Task prompt. Where in the listing does the word "pink" appear? Report each line that holds it.

Input records.
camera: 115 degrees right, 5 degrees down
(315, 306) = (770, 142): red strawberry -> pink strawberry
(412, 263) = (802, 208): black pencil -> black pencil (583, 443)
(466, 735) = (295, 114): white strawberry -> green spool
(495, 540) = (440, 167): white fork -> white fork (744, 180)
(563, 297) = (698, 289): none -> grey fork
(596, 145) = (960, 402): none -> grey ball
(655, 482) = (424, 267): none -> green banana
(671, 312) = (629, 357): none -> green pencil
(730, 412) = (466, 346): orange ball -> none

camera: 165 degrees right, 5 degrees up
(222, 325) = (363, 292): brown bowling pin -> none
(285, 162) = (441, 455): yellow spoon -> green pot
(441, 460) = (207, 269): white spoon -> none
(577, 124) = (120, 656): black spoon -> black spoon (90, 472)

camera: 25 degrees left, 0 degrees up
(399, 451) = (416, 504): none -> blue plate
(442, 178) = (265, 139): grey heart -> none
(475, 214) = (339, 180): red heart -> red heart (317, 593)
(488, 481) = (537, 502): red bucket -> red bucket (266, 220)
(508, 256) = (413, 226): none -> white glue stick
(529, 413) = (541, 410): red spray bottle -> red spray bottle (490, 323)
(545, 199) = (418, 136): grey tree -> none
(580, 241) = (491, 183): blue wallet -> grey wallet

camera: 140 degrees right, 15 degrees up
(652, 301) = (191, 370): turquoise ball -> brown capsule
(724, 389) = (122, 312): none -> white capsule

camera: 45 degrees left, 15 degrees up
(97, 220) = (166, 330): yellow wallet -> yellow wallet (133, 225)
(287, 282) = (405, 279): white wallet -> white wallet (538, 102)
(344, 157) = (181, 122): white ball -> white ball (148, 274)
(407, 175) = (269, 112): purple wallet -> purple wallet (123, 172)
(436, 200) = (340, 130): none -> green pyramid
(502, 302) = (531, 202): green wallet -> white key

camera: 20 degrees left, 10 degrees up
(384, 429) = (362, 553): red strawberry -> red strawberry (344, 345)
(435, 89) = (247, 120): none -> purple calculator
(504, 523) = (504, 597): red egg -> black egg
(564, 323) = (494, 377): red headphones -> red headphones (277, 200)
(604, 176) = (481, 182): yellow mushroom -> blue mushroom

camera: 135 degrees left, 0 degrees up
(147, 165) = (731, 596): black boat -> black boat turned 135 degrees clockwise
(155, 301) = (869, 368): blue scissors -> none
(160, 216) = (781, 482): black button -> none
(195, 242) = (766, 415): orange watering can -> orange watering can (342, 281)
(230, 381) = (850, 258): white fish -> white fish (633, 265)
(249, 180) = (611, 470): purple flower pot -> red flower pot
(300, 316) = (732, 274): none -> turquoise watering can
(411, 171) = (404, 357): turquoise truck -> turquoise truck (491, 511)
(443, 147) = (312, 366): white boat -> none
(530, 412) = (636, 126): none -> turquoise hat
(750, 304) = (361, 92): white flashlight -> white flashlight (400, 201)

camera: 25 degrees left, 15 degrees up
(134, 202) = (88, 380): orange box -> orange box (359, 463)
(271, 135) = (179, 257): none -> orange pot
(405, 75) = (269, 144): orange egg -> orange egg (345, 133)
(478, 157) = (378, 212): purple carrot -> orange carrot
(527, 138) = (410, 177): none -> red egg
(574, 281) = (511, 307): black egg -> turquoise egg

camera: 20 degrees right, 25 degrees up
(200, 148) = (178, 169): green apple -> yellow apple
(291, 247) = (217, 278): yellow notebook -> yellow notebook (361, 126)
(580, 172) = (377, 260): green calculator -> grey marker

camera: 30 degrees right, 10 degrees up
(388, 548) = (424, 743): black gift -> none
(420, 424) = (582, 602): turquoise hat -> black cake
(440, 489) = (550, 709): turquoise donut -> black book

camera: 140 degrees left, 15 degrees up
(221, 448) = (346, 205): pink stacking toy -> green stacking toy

Task answer.
(315, 306) = (770, 142): red strawberry -> pink strawberry
(221, 448) = (346, 205): pink stacking toy -> green stacking toy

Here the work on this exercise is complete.